Exercise aim:
The response should consist solely of the lines running from the line with "camera: 45 degrees left, 5 degrees down" to the end of the data, retyped exactly.

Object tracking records
-----
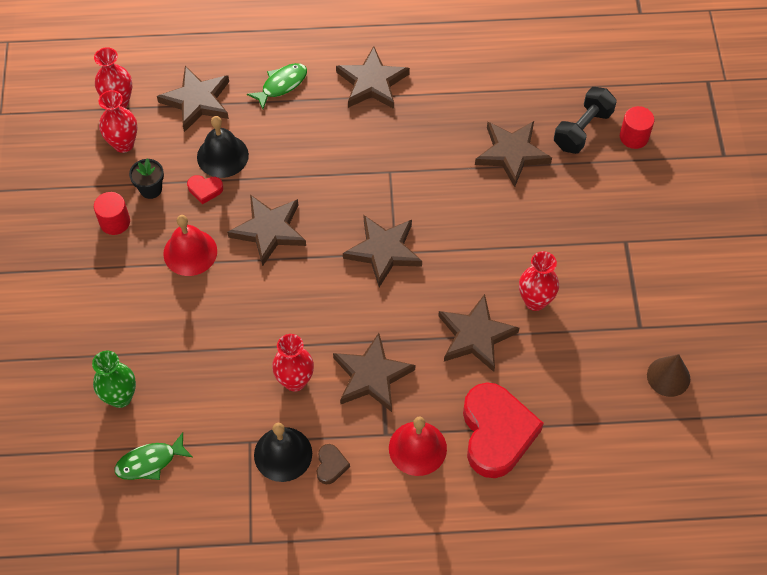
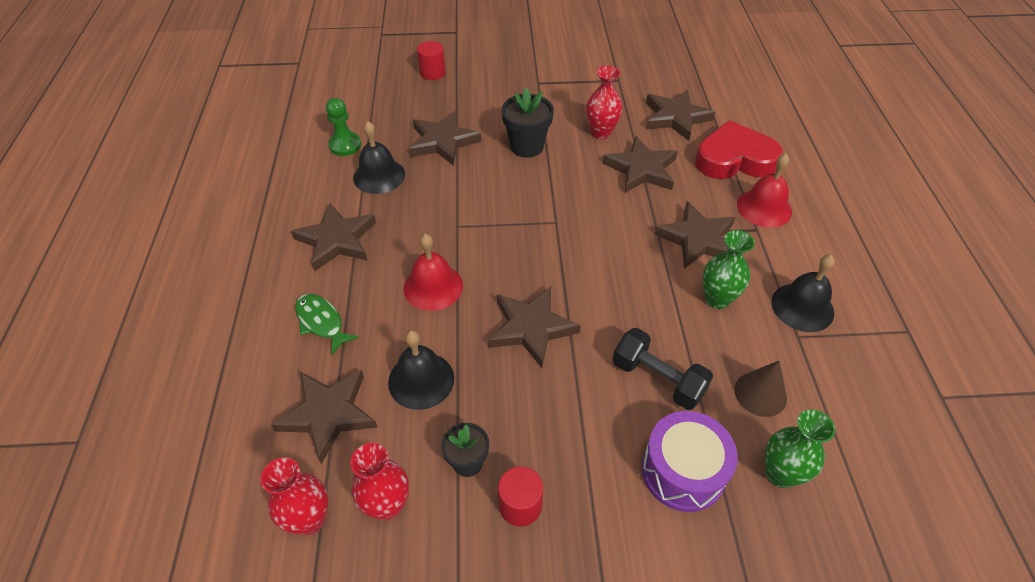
camera: 90 degrees left, 10 degrees down
green fish [115,432,193,480] -> none
red bell [163,215,217,276] -> red bell moved to [404,234,463,311]
red heart [187,175,223,204] -> none
red vase [272,334,314,392] -> green vase [703,230,755,309]
brown heart [317,444,350,485] -> none
brown star [343,215,422,287] -> brown star moved to [646,89,716,141]
black dumbbell [554,87,617,154] -> black dumbbell moved to [613,328,713,410]
brown cone [647,354,690,397] -> brown cone moved to [735,361,787,417]
none -> green pawn [326,98,361,156]
none -> black bell [353,121,405,194]
none -> black flower pot [502,87,554,157]
none -> purple drum [642,411,738,512]

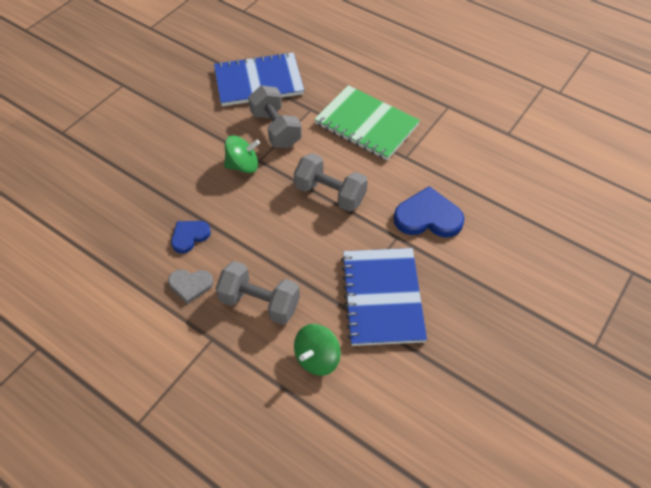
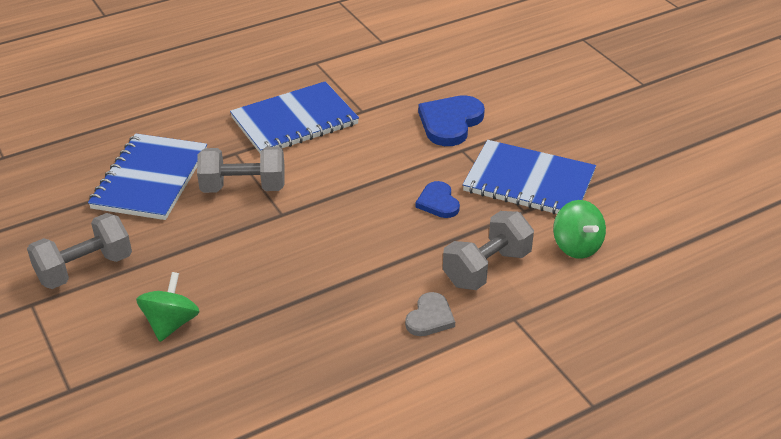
camera: 65 degrees left, 15 degrees down
blue heart [171,221,211,254] -> blue heart moved to [415,181,460,218]
green spinning top [224,135,260,173] -> green spinning top moved to [136,272,200,342]
grey dumbbell [294,153,368,212] -> grey dumbbell moved to [27,213,132,289]
green notebook [314,85,420,160] -> blue notebook [230,81,359,153]

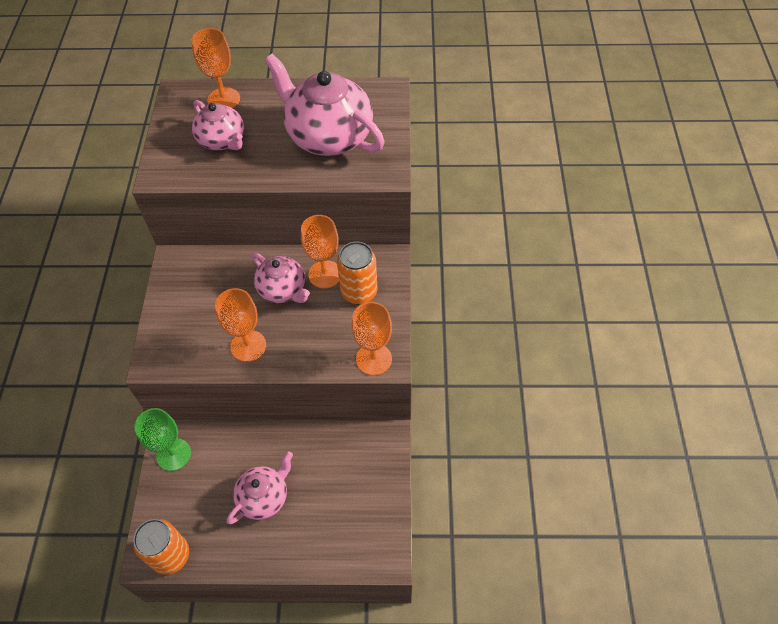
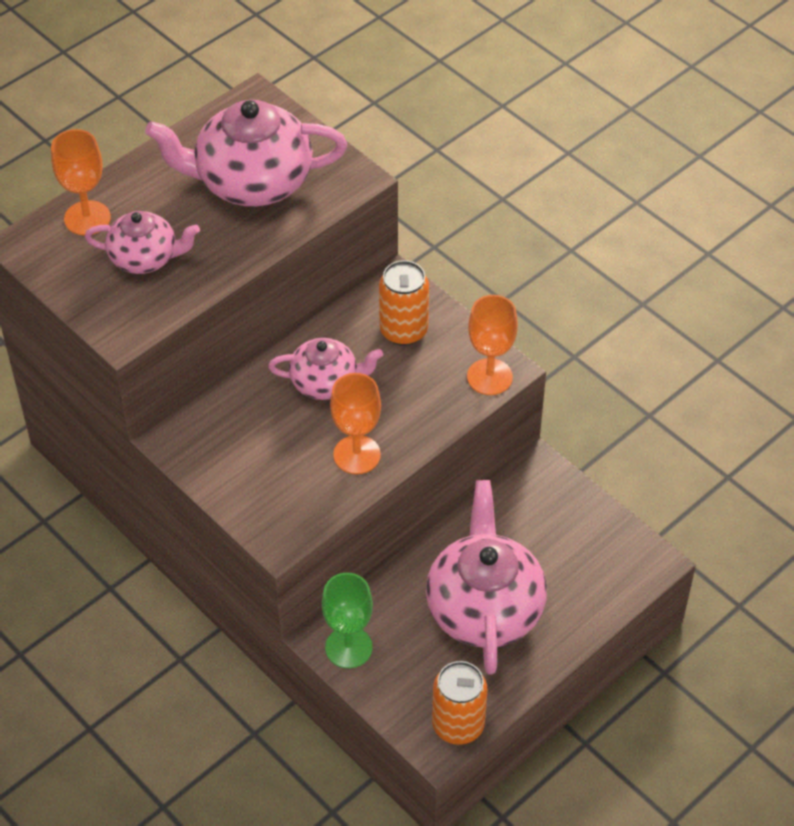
camera: 45 degrees left, 5 degrees down
pink teapot [227,452,293,524] -> pink teapot [426,480,547,675], size x1.73
orange goblet [301,215,339,288] -> none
-----
Response area:
camera: 45 degrees left, 5 degrees down
pink teapot [227,452,293,524] -> pink teapot [426,480,547,675], size x1.73
orange goblet [301,215,339,288] -> none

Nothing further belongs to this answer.